[DATA]

------------------------------------------------

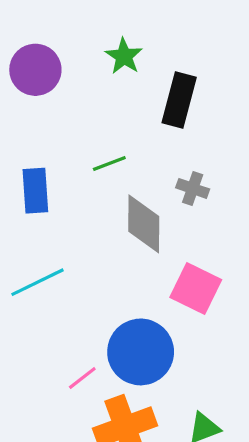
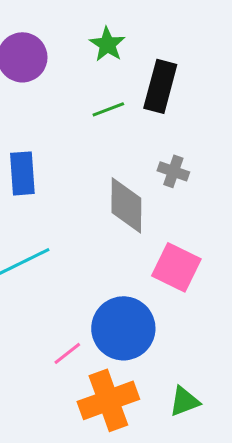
green line: (109, 163) -> (108, 109), moved

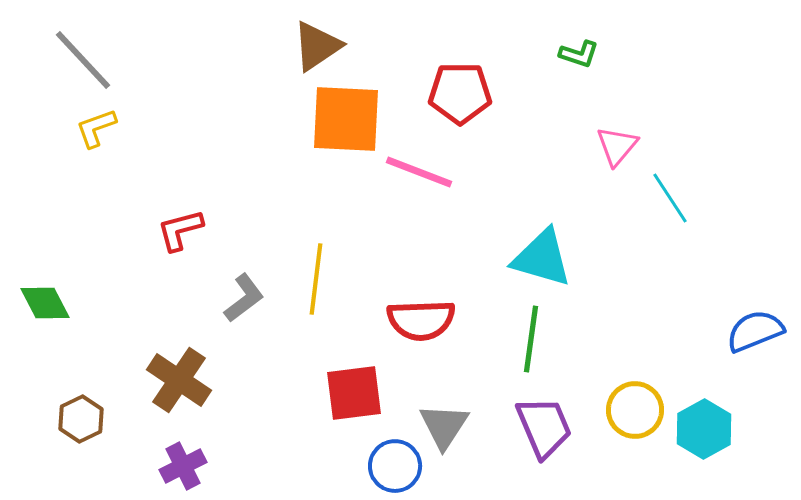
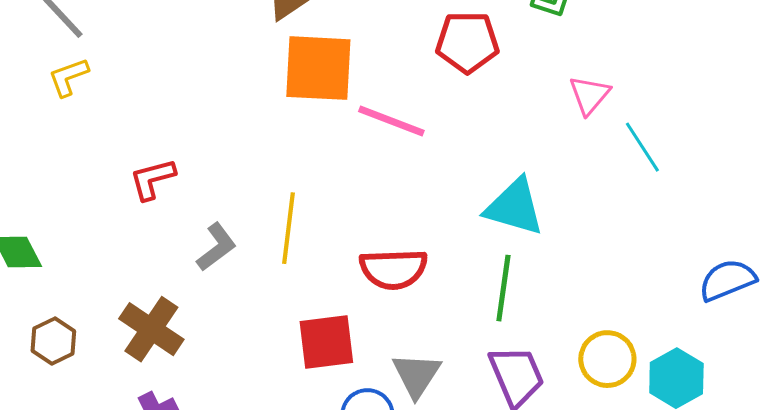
red pentagon: (460, 93) -> (467, 42), moved
brown hexagon: (81, 419) -> (53, 341), moved

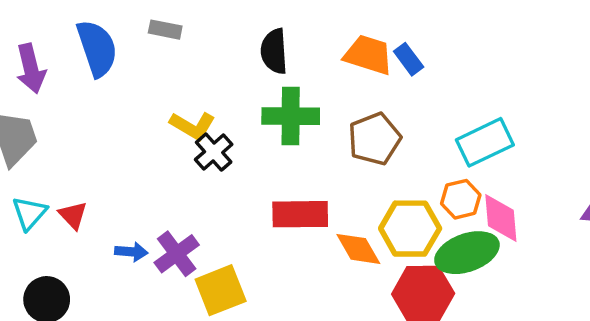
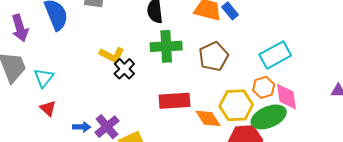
cyan triangle: (29, 213) -> (44, 78), moved

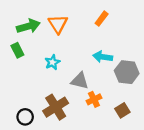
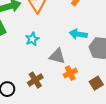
brown cross: (56, 107) -> (35, 80), size x0.7

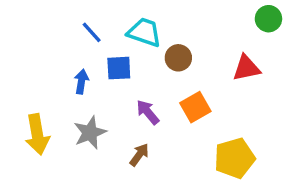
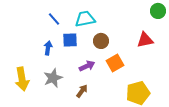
cyan trapezoid: (144, 32) -> (85, 19), turned -30
brown circle: (178, 58) -> (101, 41), moved
purple arrow: (148, 112) -> (87, 66), turned 105

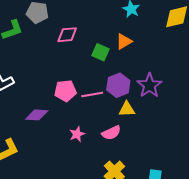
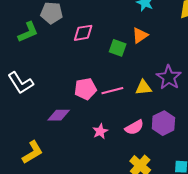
purple hexagon: (118, 85) -> (163, 123), moved
yellow triangle: (127, 109) -> (143, 88), moved

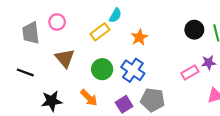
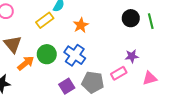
purple star: (209, 63) -> (132, 56), moved
pink rectangle: (190, 72) -> (119, 73), moved
orange arrow: (89, 98) -> (26, 63), moved, turned -84

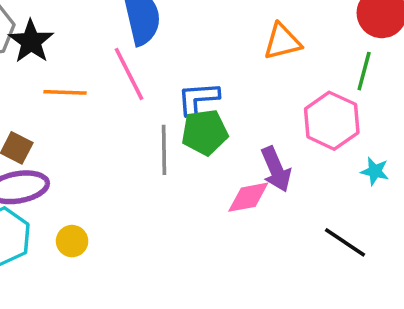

------------------------------------------------

[WORK TO COMPLETE] Verbatim, write out the line containing "purple star: (209, 63) -> (132, 56), moved" and all later lines through the end of the records, leaving every picture out.

[TASK SOLUTION]
purple star: (209, 63) -> (132, 56), moved
pink rectangle: (190, 72) -> (119, 73), moved
orange arrow: (89, 98) -> (26, 63), moved, turned -84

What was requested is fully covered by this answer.